--- Excerpted data Enclosed Below ---
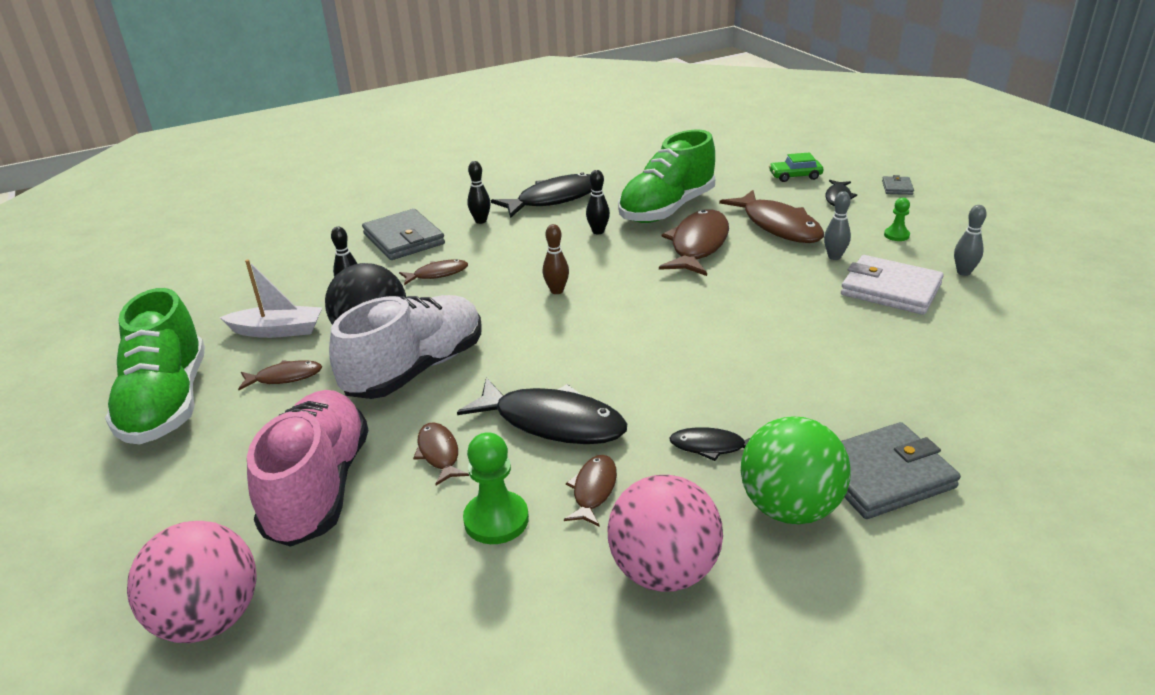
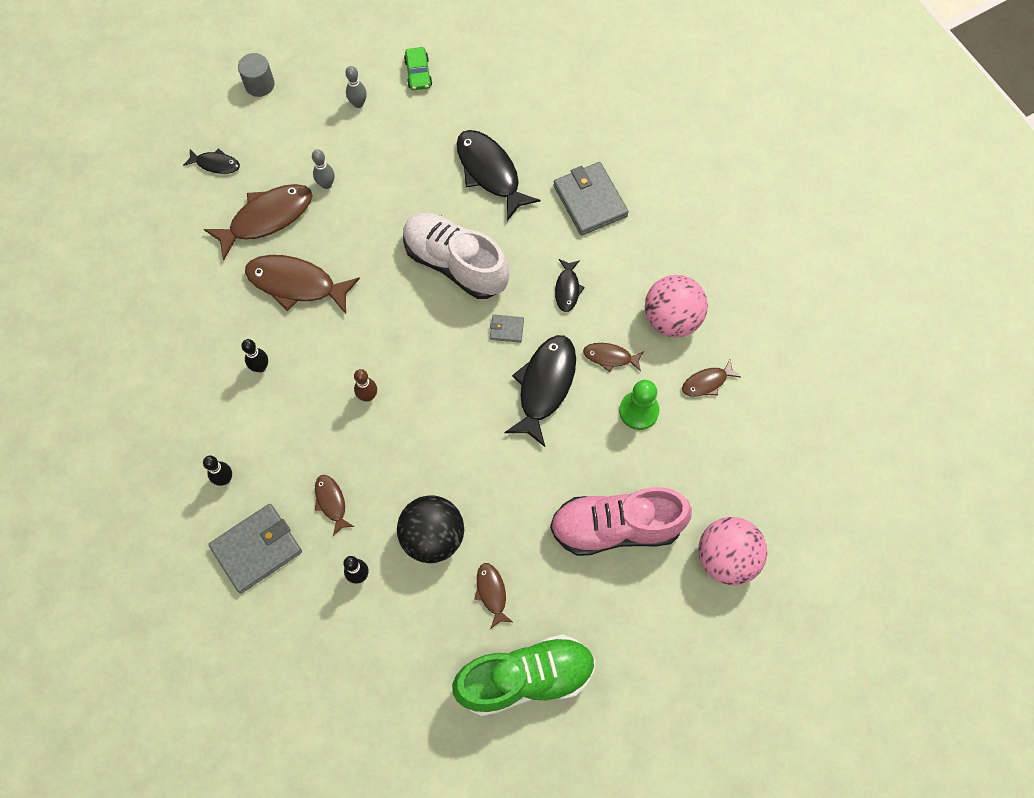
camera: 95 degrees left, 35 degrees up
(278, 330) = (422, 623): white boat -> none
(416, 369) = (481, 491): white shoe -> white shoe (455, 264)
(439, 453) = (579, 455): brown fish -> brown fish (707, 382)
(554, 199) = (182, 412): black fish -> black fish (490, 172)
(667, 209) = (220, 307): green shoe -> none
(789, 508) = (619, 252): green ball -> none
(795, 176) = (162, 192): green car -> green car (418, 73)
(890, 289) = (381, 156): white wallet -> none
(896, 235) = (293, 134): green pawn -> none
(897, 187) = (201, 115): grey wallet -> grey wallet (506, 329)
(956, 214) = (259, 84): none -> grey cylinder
--- End of Enclosed Excerpted data ---
--- Excerpted data Enclosed Below ---
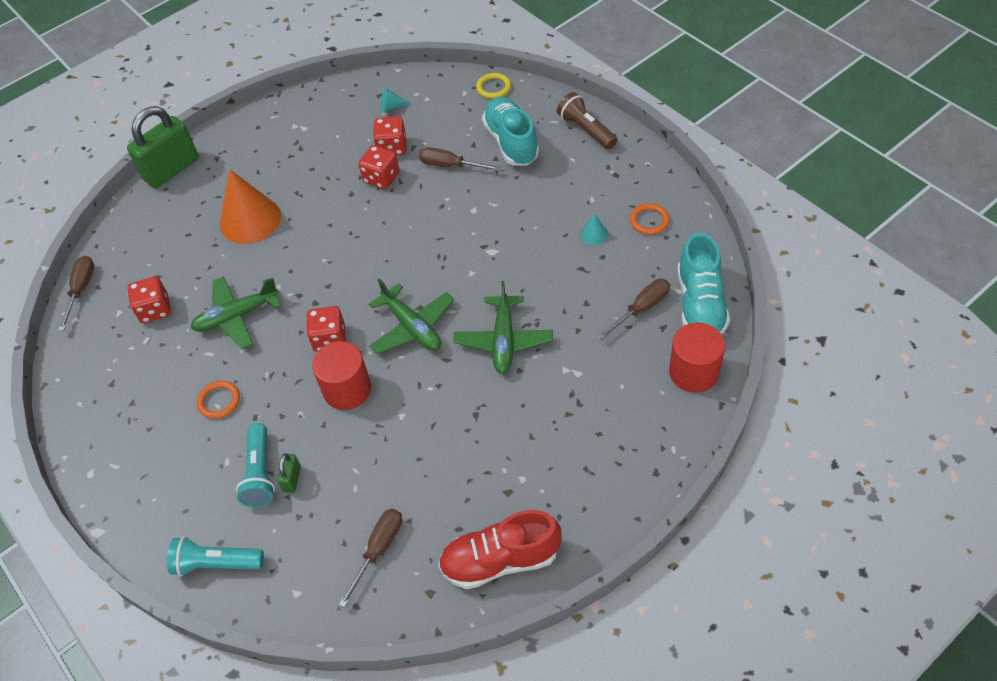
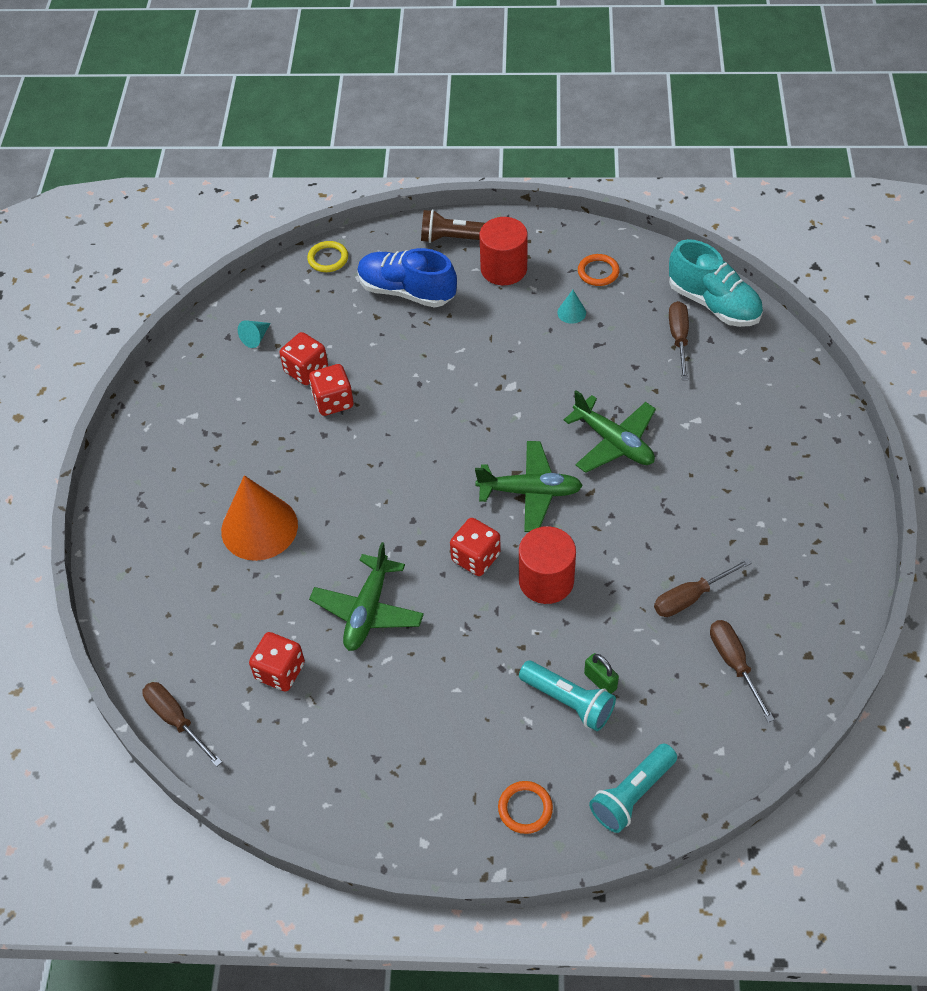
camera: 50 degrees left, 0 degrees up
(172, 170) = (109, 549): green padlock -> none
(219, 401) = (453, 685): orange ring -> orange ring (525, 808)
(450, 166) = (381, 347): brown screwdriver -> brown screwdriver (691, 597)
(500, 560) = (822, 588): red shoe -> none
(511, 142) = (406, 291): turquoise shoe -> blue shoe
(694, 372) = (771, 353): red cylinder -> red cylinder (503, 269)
--- End of Enclosed Excerpted data ---
--- Excerpted data Enclosed Below ---
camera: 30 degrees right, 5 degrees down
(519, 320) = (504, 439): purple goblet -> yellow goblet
--- End of Enclosed Excerpted data ---
Using the listing above, return word for word each line from the one that has "(278, 330) = (422, 623): white boat -> none" through the one that has "(554, 199) = (182, 412): black", and no line outside that range.

(278, 330) = (422, 623): white boat -> none
(416, 369) = (481, 491): white shoe -> white shoe (455, 264)
(439, 453) = (579, 455): brown fish -> brown fish (707, 382)
(554, 199) = (182, 412): black fish -> black fish (490, 172)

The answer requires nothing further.